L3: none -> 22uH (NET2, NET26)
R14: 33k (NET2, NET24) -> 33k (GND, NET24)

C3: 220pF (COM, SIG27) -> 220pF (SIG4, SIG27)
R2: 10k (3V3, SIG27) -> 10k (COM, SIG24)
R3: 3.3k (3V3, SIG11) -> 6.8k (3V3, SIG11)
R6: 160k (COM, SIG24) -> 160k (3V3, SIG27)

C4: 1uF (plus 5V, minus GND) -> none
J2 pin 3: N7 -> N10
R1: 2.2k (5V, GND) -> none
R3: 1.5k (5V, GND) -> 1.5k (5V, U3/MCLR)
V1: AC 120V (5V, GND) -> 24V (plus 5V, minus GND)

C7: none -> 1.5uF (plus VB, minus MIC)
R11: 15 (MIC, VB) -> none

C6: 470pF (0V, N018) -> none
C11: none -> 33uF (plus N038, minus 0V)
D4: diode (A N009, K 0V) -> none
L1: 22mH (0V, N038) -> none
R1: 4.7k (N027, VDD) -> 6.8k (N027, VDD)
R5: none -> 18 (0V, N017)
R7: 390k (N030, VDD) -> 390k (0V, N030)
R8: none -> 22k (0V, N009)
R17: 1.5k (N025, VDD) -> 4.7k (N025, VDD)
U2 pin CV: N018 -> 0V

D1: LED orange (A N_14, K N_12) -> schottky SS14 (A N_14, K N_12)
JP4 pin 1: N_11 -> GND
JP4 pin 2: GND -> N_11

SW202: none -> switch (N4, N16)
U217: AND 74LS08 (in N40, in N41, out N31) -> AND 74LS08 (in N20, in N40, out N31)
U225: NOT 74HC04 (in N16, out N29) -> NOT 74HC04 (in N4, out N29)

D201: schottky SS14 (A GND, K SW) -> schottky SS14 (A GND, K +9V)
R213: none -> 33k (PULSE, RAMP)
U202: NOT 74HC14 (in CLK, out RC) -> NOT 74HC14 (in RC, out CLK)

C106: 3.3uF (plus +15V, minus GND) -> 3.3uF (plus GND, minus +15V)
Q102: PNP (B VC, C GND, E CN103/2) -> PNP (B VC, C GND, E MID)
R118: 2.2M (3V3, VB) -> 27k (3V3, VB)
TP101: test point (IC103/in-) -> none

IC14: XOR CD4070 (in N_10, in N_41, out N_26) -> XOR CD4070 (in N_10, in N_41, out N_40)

> [Assigned task]:
Every line above from the line with "R3: 1.5k (5V, GND) -> 1.5k (5V, U3/MCLR)" to the line with "R7: 390k (N030, VDD) -> 390k (0V, N030)", both included, must be reproduced exactly, and no other line may appear.

> [Reply to the exercise]:
R3: 1.5k (5V, GND) -> 1.5k (5V, U3/MCLR)
V1: AC 120V (5V, GND) -> 24V (plus 5V, minus GND)

C7: none -> 1.5uF (plus VB, minus MIC)
R11: 15 (MIC, VB) -> none

C6: 470pF (0V, N018) -> none
C11: none -> 33uF (plus N038, minus 0V)
D4: diode (A N009, K 0V) -> none
L1: 22mH (0V, N038) -> none
R1: 4.7k (N027, VDD) -> 6.8k (N027, VDD)
R5: none -> 18 (0V, N017)
R7: 390k (N030, VDD) -> 390k (0V, N030)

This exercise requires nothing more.